### EXTRACTED MATERIAL

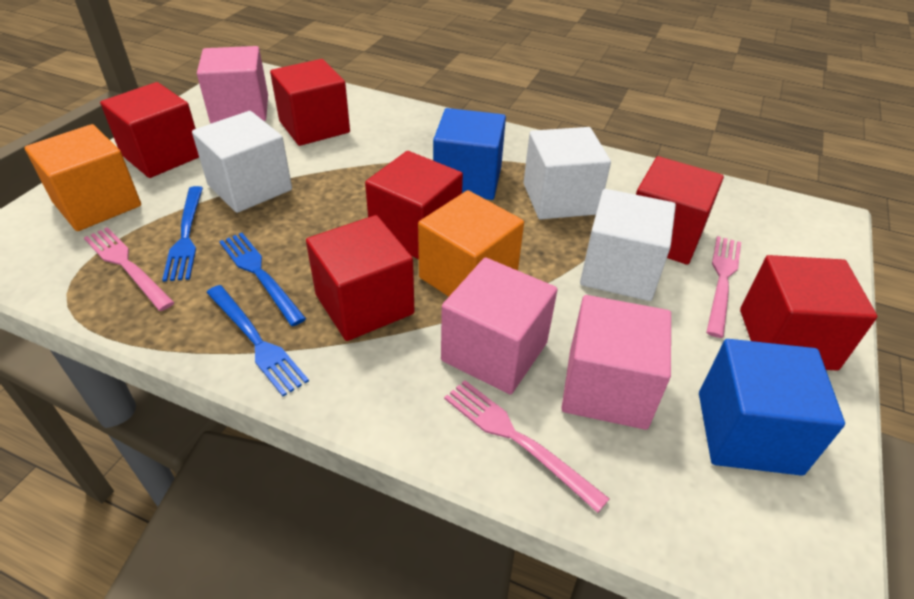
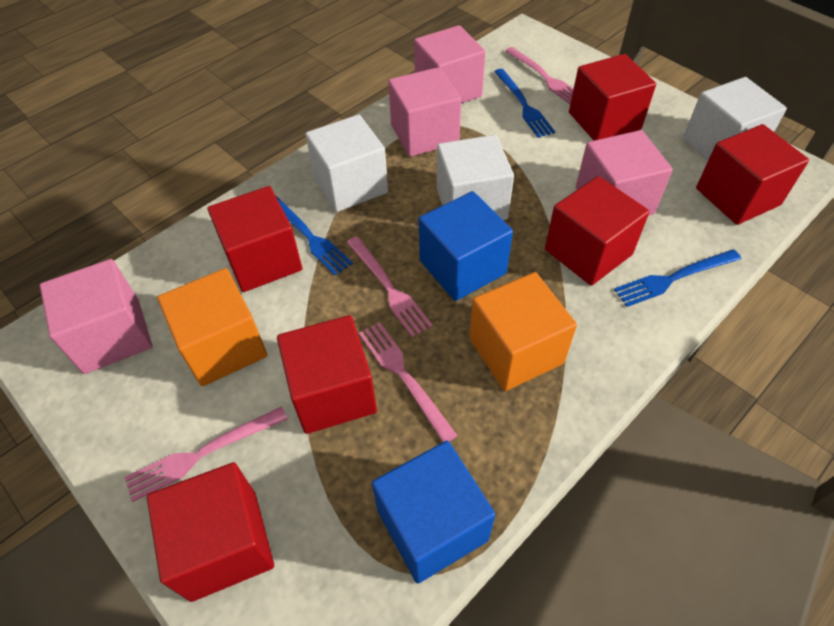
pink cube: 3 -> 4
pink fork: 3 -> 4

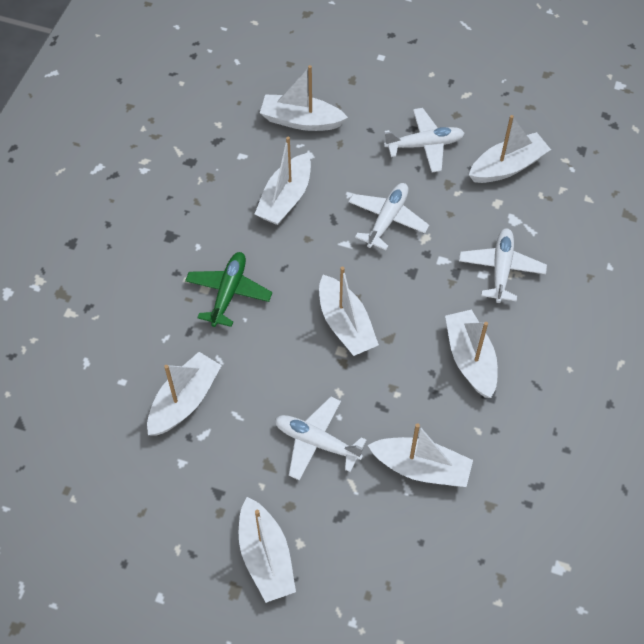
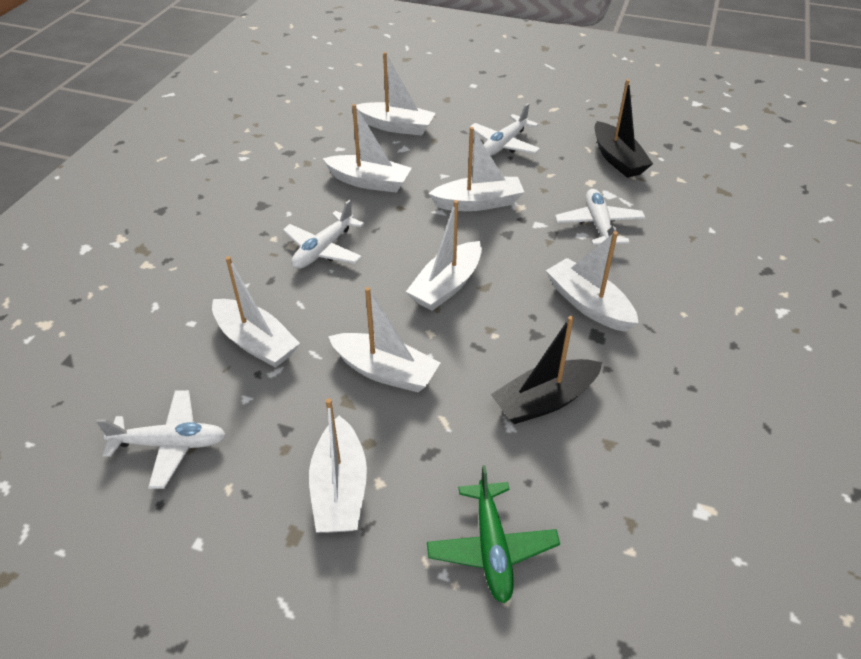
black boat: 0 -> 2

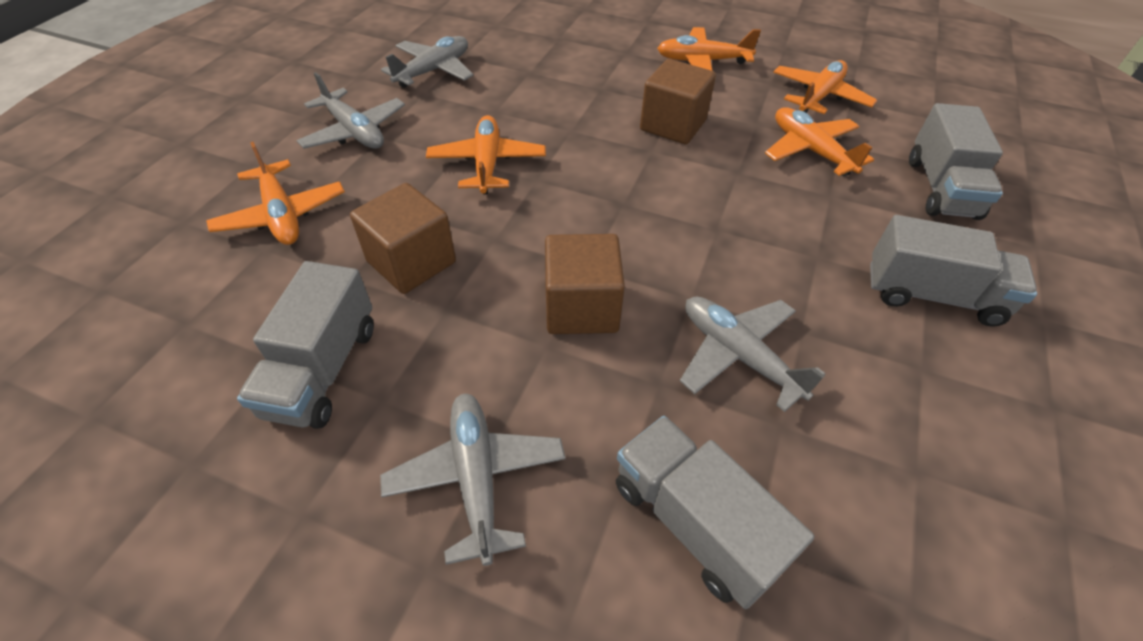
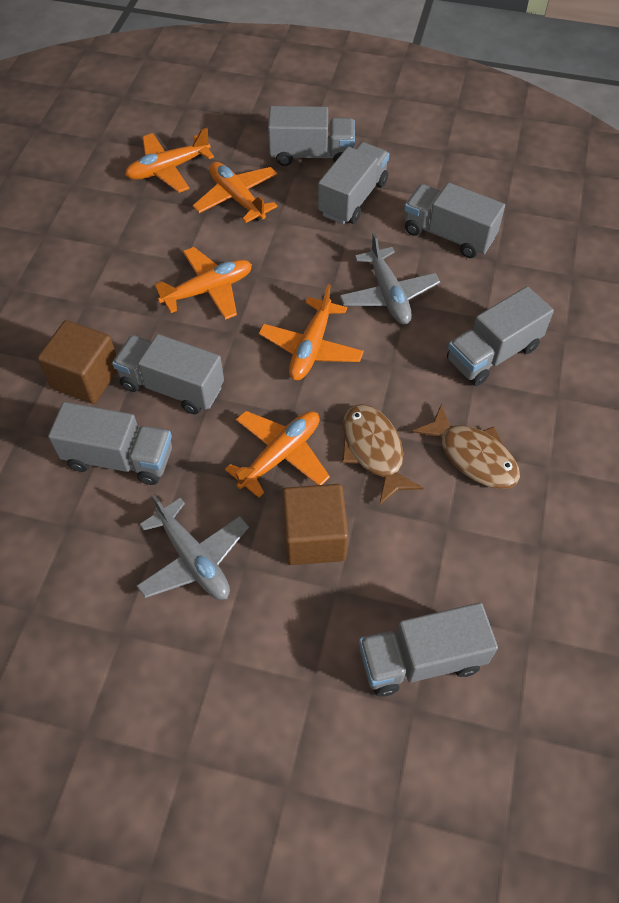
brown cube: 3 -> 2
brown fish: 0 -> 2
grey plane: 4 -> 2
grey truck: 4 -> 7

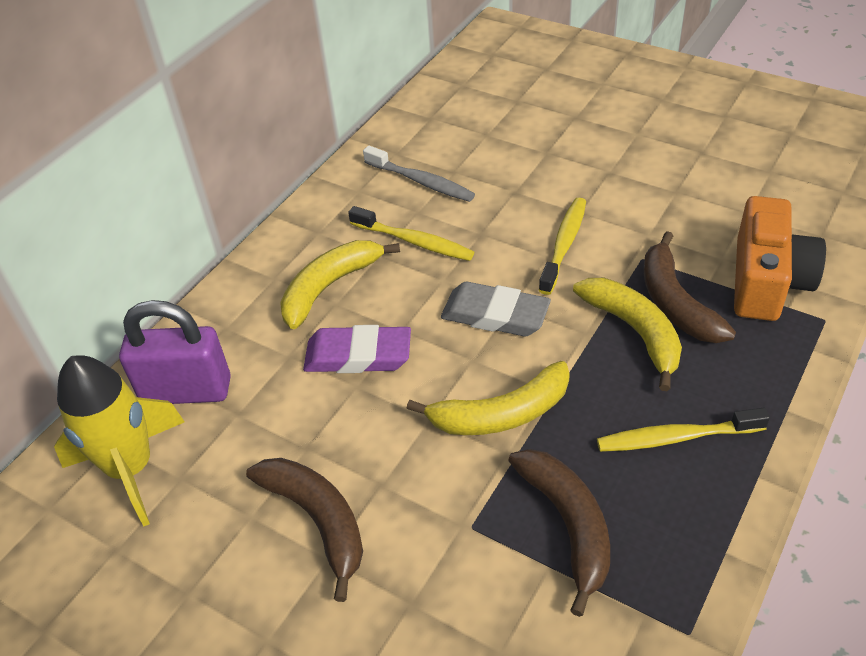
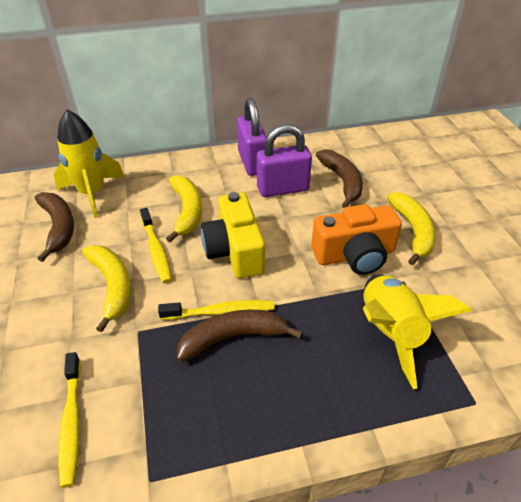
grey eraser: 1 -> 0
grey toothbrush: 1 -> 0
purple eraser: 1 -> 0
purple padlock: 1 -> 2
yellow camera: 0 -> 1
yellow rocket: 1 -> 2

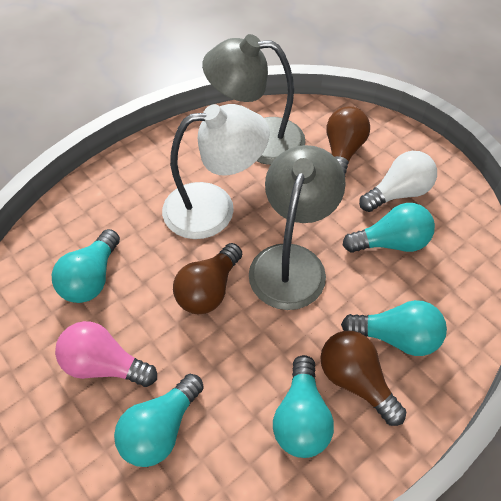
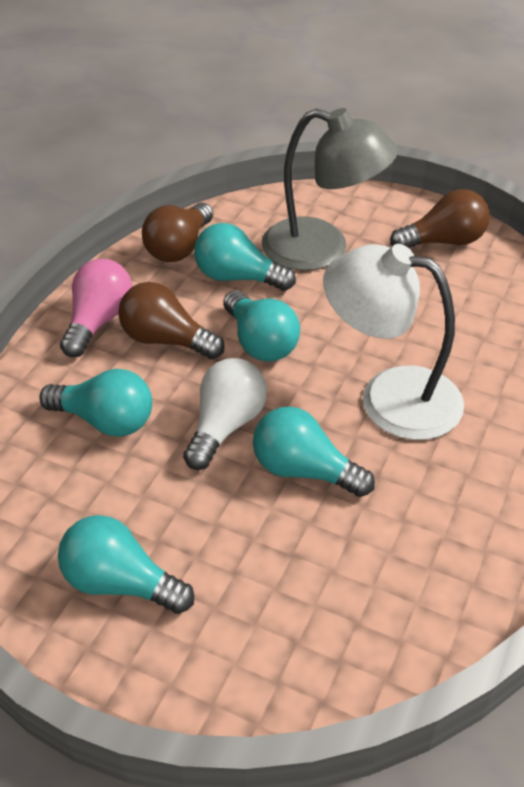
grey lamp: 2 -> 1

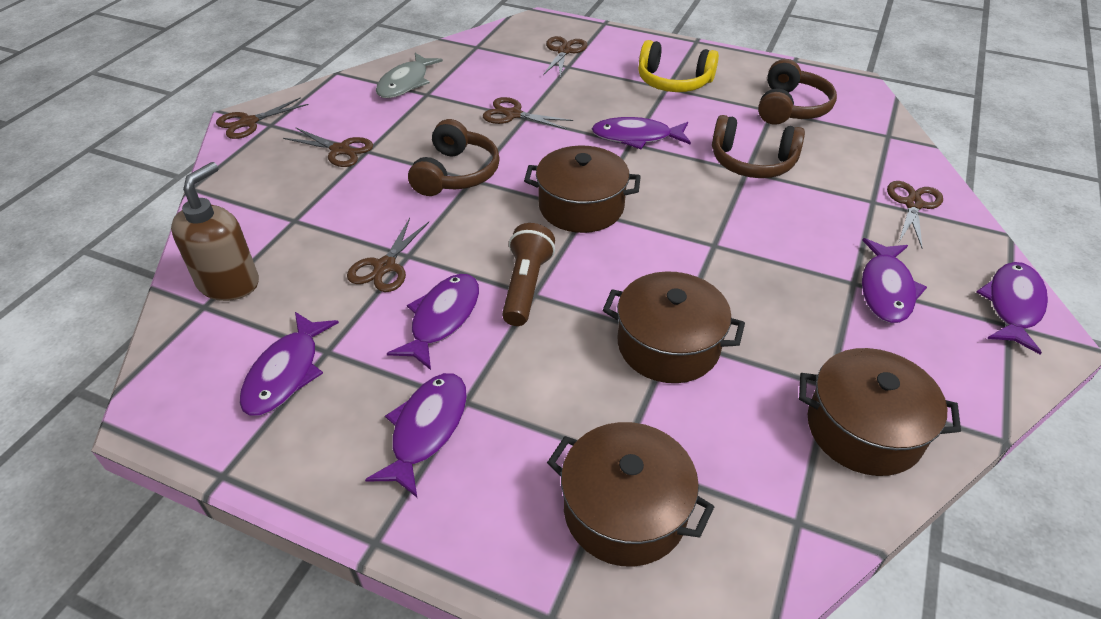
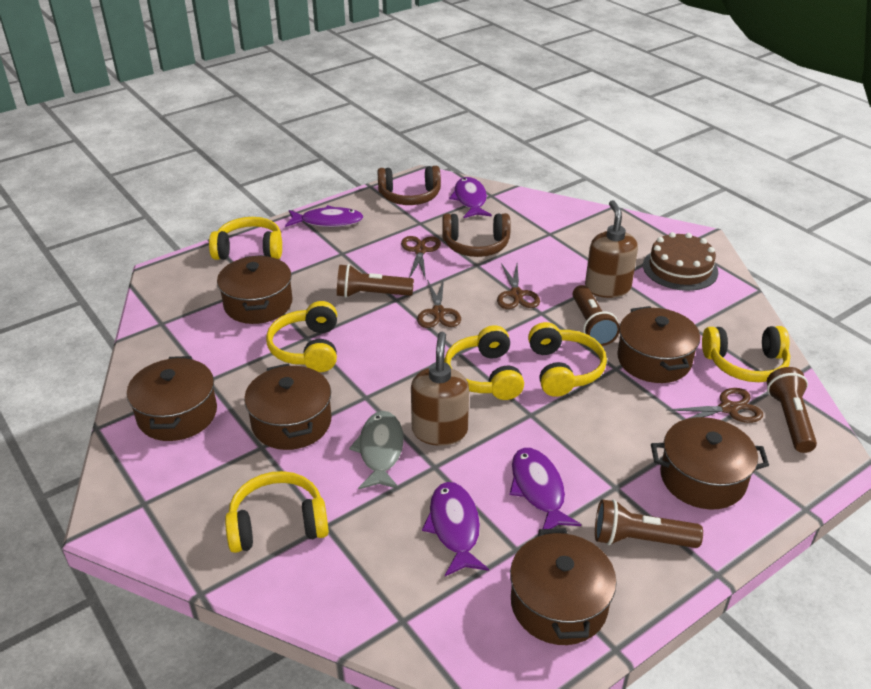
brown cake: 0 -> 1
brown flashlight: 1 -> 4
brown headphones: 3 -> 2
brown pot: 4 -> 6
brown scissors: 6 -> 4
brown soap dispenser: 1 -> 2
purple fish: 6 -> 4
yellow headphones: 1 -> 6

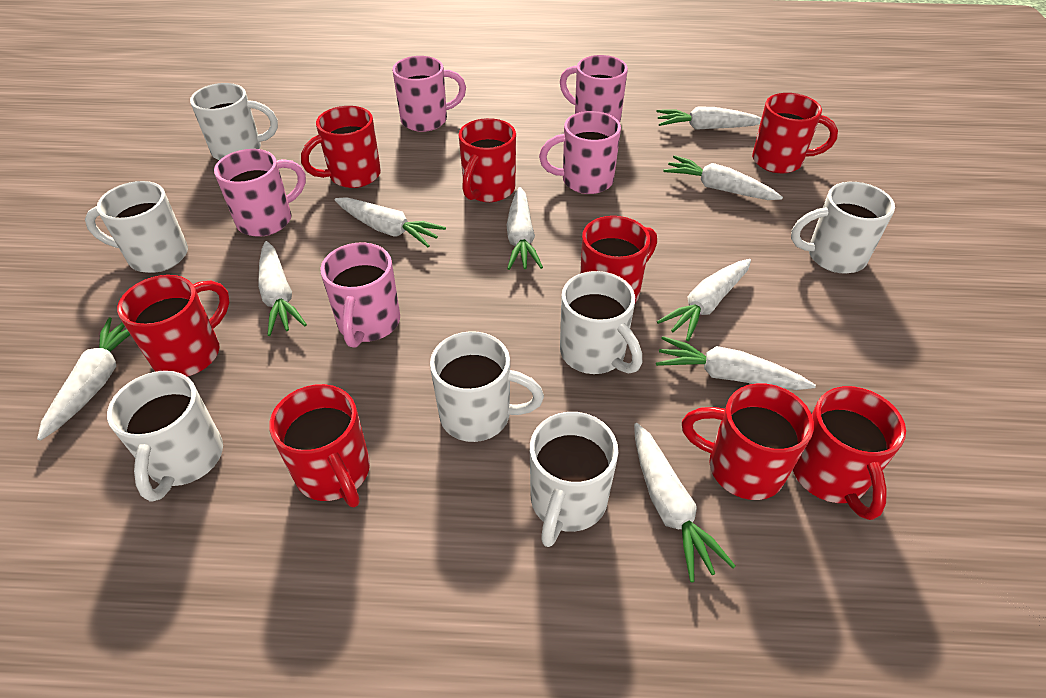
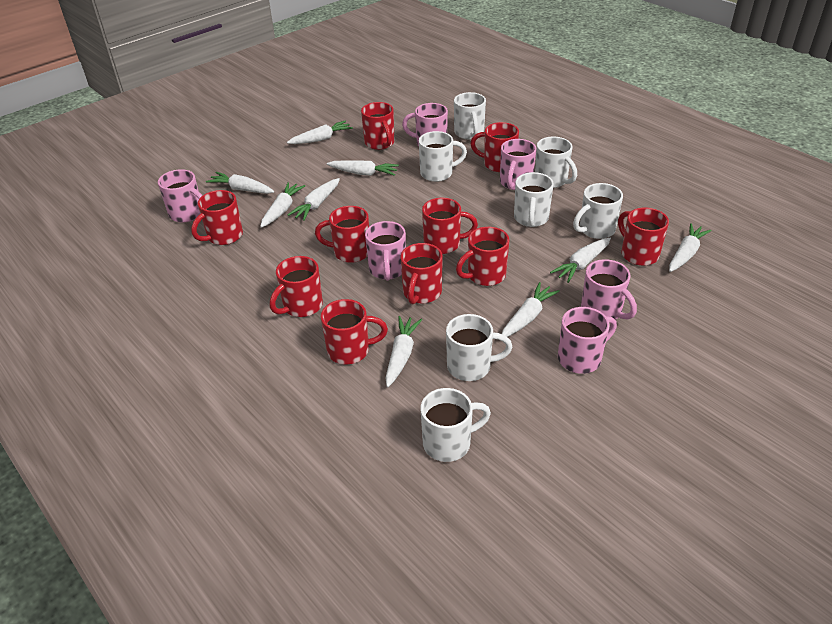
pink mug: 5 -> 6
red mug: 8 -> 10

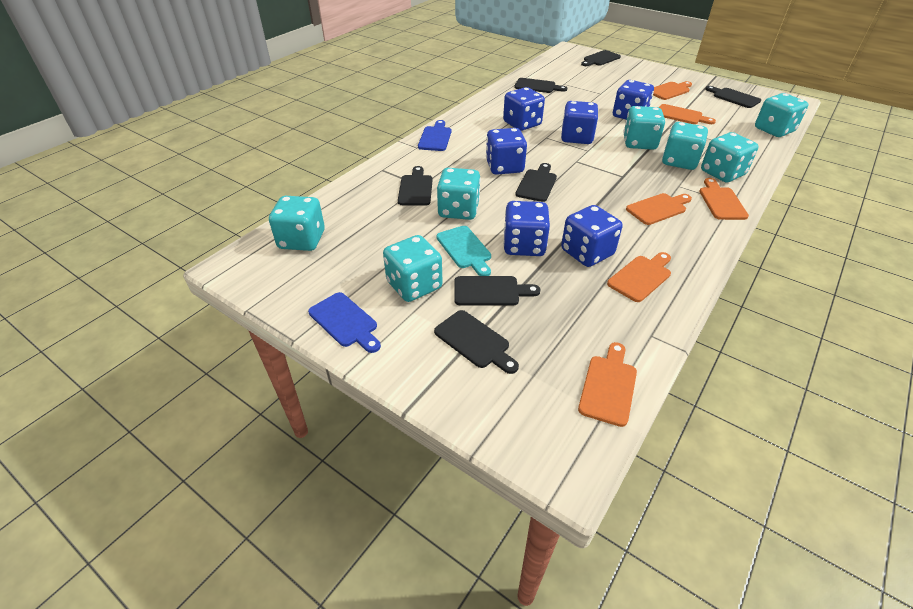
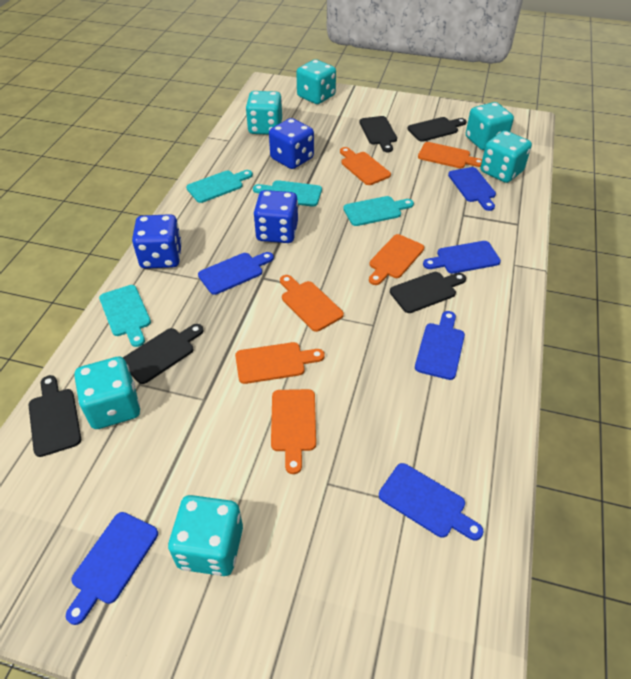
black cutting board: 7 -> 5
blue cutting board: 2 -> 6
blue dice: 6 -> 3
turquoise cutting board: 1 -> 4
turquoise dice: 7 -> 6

### REQUEST
Beginning at the line that contains "grey toothbrush: 1 -> 0", give the remaining lines of the records again exactly, through the last one. Leave out pictures.

### TASK ANSWER
grey toothbrush: 1 -> 0
purple eraser: 1 -> 0
purple padlock: 1 -> 2
yellow camera: 0 -> 1
yellow rocket: 1 -> 2

grey lamp: 2 -> 1

brown cake: 0 -> 1
brown flashlight: 1 -> 4
brown headphones: 3 -> 2
brown pot: 4 -> 6
brown scissors: 6 -> 4
brown soap dispenser: 1 -> 2
purple fish: 6 -> 4
yellow headphones: 1 -> 6

pink mug: 5 -> 6
red mug: 8 -> 10

black cutting board: 7 -> 5
blue cutting board: 2 -> 6
blue dice: 6 -> 3
turquoise cutting board: 1 -> 4
turquoise dice: 7 -> 6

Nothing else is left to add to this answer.